**What the exercise asks**
Only lines holding "none" are needed; copy each of them from the data below.

**Material for this exercise**
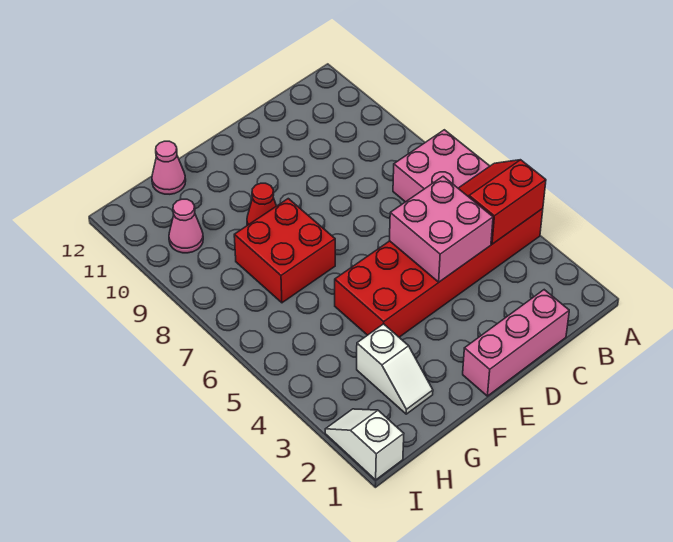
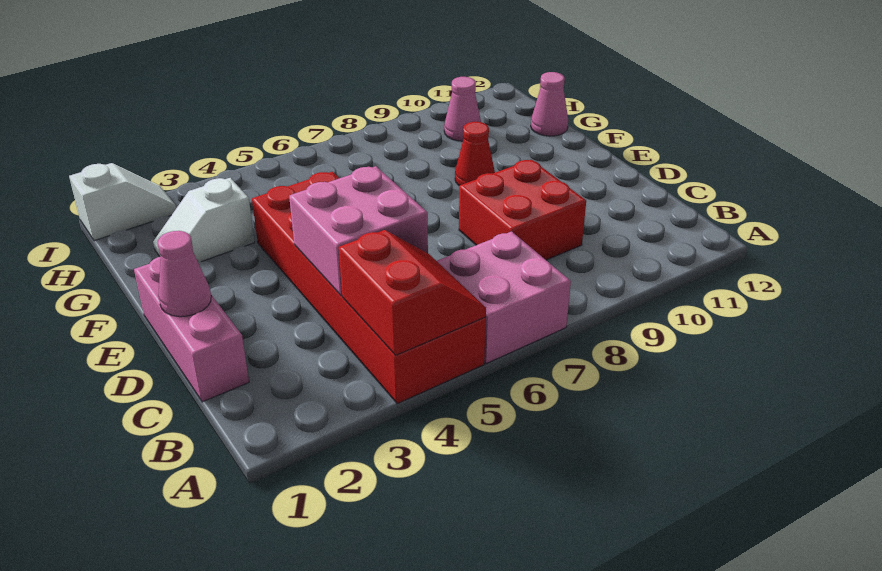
none -> pink cone D1 level 2
red brick F7:G8 level 1 -> red brick C8:D9 level 1

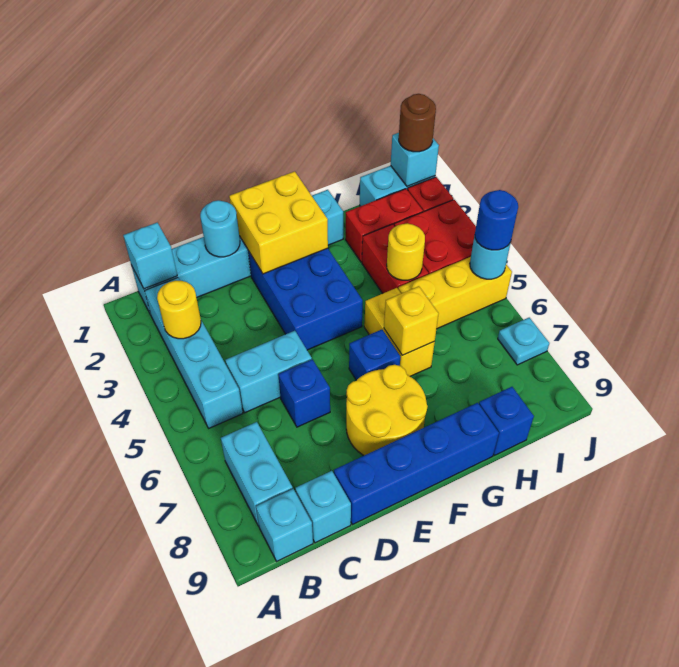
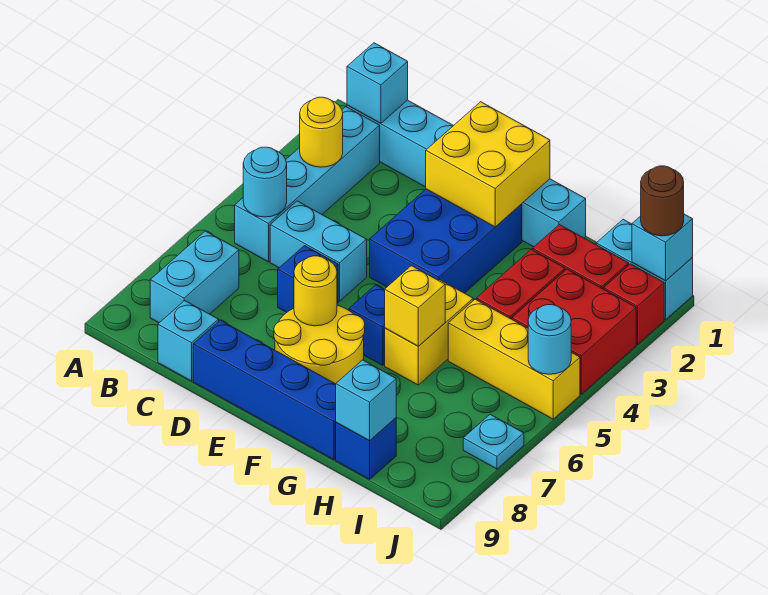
cyan brick B9 level 1 -> cyan brick H9 level 2
cyan round brick D1 level 2 -> cyan round brick B5 level 2
yellow round brick H4 level 2 -> yellow round brick E7 level 2
blue round brick J5 level 3 -> none

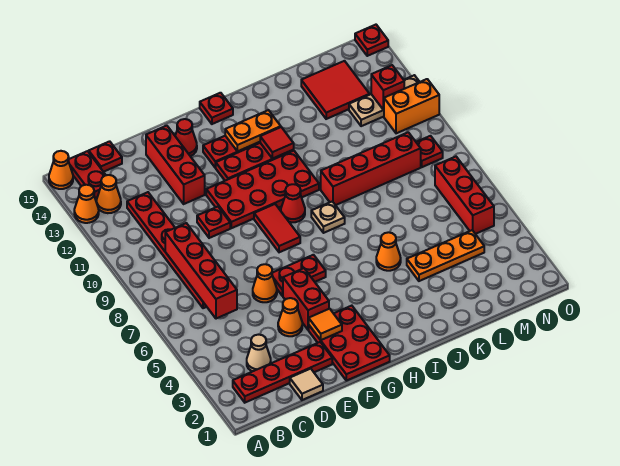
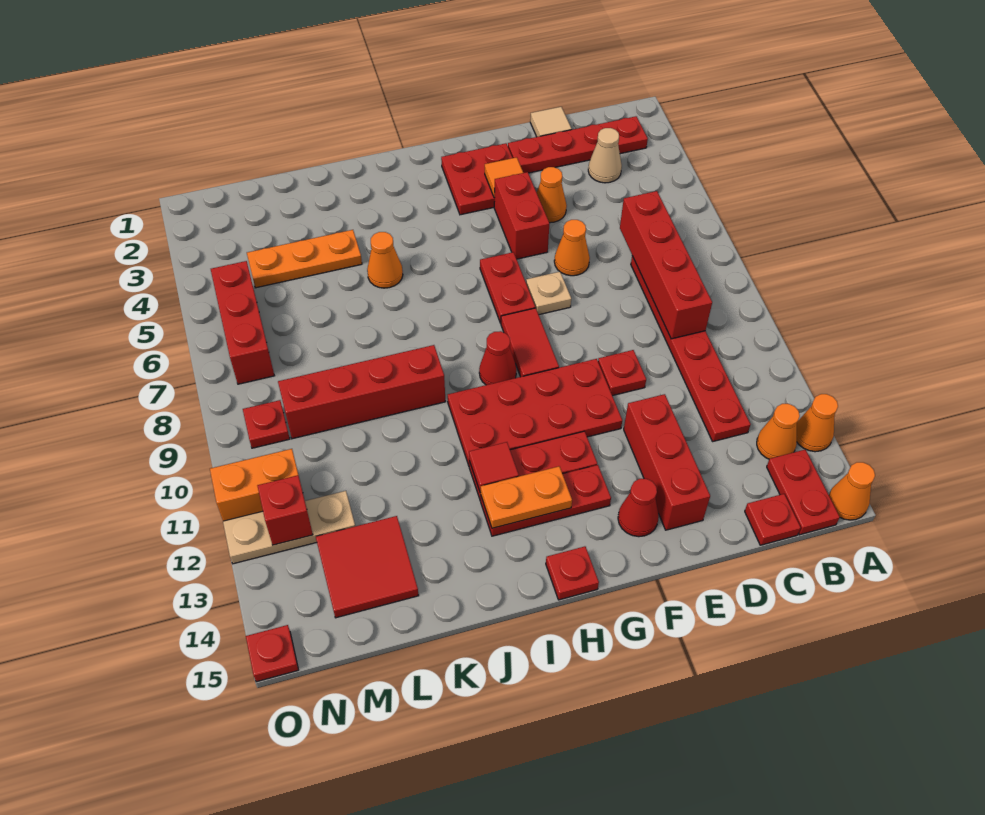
red plate F1:G3 level 1 -> red plate F2:G3 level 1
red plate F6:G6 level 1 -> red plate G6:G7 level 1
tan plate I8 level 1 -> tan plate F7 level 1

**Response**
none -> pink cone D1 level 2
blue round brick J5 level 3 -> none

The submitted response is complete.